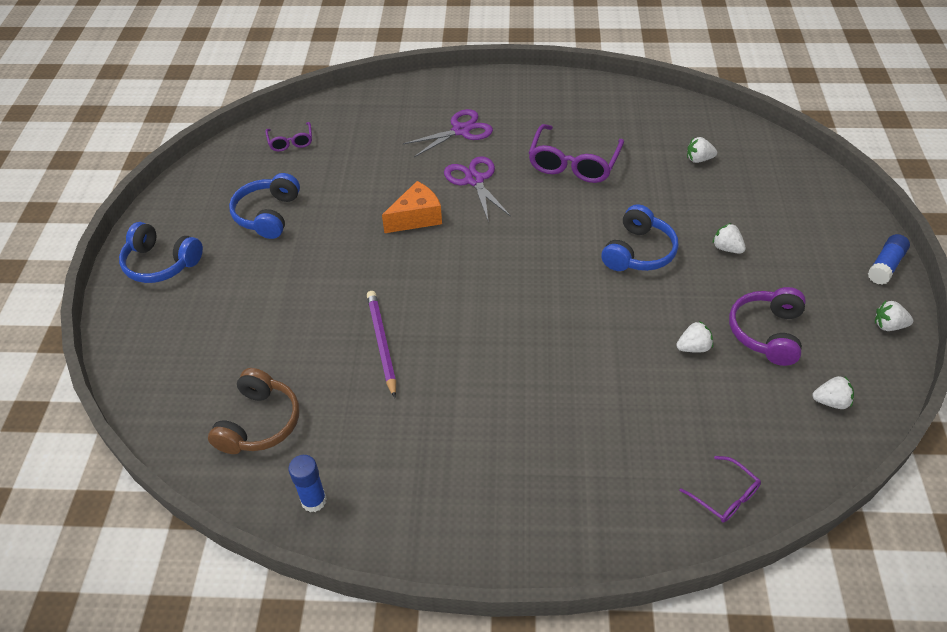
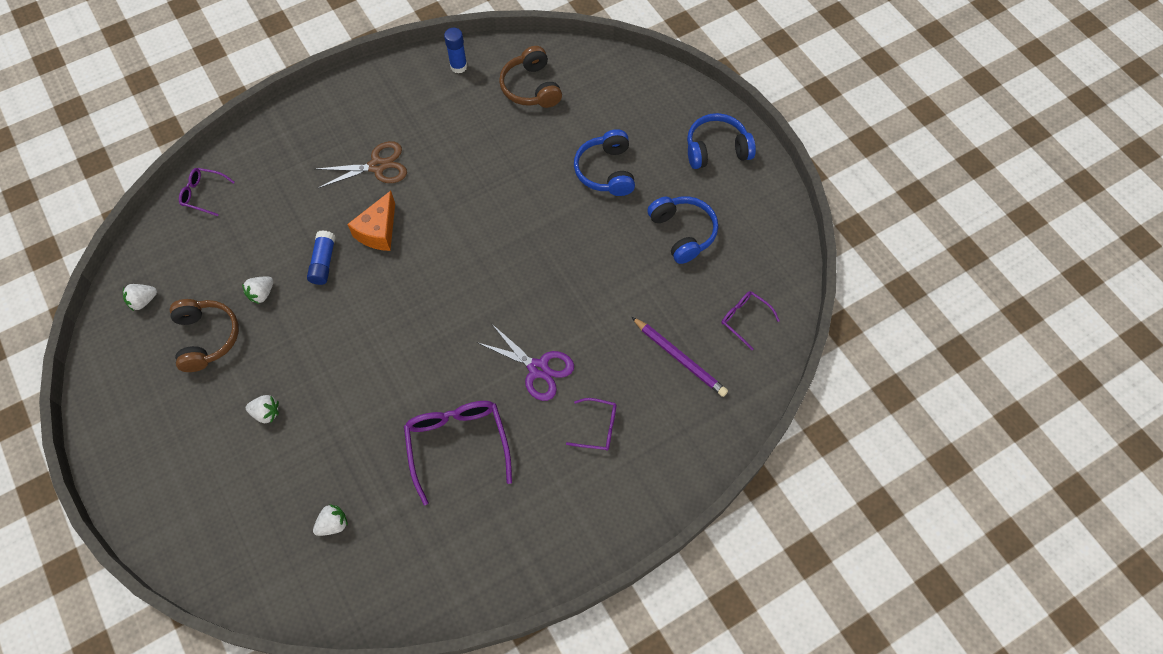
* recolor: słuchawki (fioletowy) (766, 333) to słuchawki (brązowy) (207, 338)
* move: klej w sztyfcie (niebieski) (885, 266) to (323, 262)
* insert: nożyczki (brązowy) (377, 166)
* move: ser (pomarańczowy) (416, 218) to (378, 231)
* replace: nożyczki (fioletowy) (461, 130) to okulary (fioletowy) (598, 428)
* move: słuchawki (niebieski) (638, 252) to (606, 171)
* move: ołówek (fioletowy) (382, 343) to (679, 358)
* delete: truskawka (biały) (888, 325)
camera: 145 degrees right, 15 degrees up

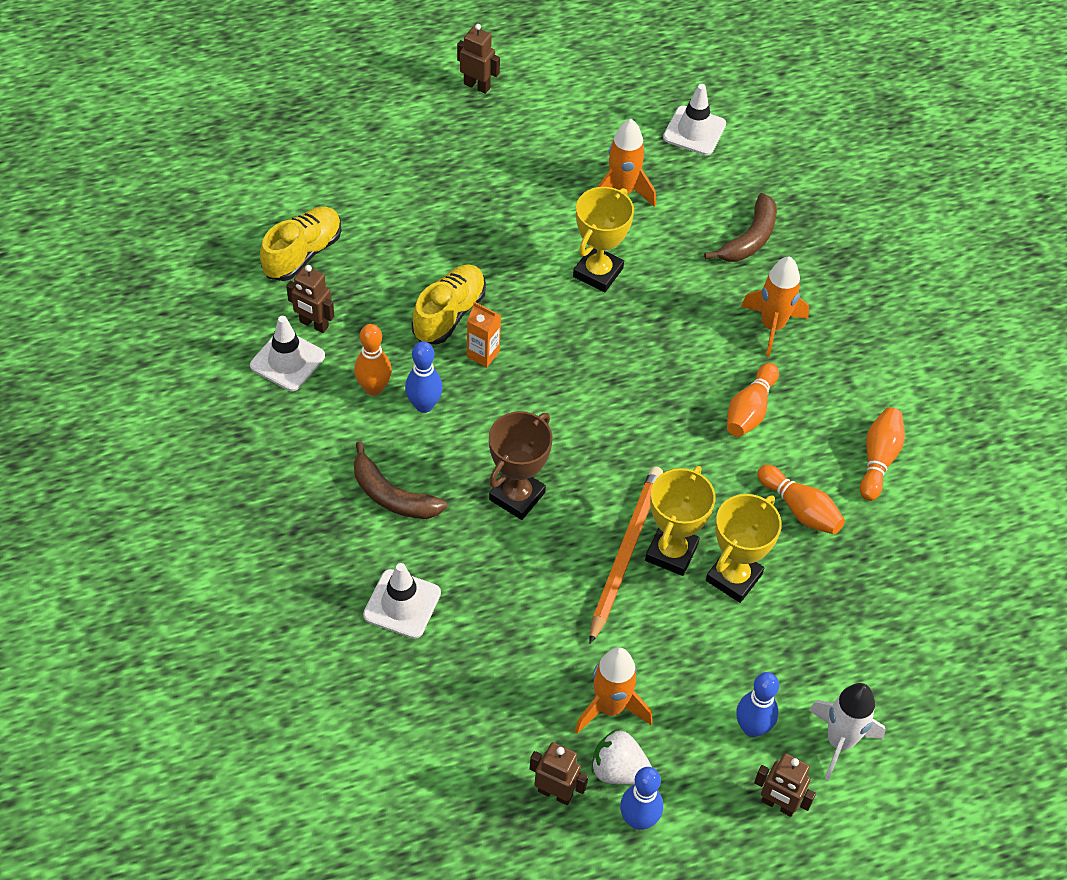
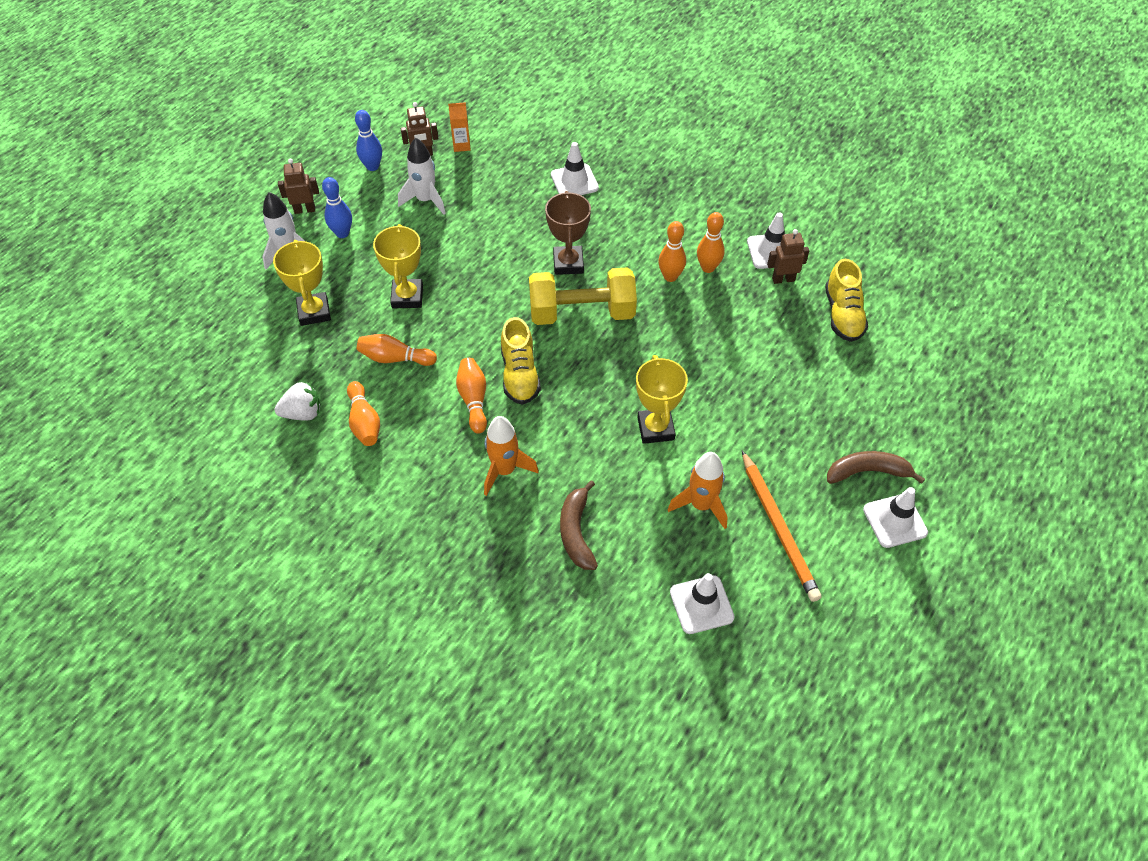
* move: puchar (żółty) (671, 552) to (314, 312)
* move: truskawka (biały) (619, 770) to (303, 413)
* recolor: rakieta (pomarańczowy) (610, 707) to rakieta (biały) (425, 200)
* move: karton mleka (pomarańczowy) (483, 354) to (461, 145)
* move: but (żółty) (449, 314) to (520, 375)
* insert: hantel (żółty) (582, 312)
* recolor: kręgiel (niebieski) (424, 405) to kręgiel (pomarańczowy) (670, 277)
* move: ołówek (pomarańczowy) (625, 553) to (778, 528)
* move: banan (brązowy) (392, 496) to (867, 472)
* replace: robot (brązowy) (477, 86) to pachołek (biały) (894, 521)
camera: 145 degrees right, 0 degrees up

= = = = =

**Task description:** Your task is to set down every entry exactly, leaving out any picture it contains.

**Solution below:**
* recolor: słuchawki (fioletowy) (766, 333) to słuchawki (brązowy) (207, 338)
* move: klej w sztyfcie (niebieski) (885, 266) to (323, 262)
* insert: nożyczki (brązowy) (377, 166)
* move: ser (pomarańczowy) (416, 218) to (378, 231)
* replace: nożyczki (fioletowy) (461, 130) to okulary (fioletowy) (598, 428)
* move: słuchawki (niebieski) (638, 252) to (606, 171)
* move: ołówek (fioletowy) (382, 343) to (679, 358)
* delete: truskawka (biały) (888, 325)
camera: 145 degrees right, 15 degrees up

* move: puchar (żółty) (671, 552) to (314, 312)
* move: truskawka (biały) (619, 770) to (303, 413)
* recolor: rakieta (pomarańczowy) (610, 707) to rakieta (biały) (425, 200)
* move: karton mleka (pomarańczowy) (483, 354) to (461, 145)
* move: but (żółty) (449, 314) to (520, 375)
* insert: hantel (żółty) (582, 312)
* recolor: kręgiel (niebieski) (424, 405) to kręgiel (pomarańczowy) (670, 277)
* move: ołówek (pomarańczowy) (625, 553) to (778, 528)
* move: banan (brązowy) (392, 496) to (867, 472)
* replace: robot (brązowy) (477, 86) to pachołek (biały) (894, 521)
camera: 145 degrees right, 0 degrees up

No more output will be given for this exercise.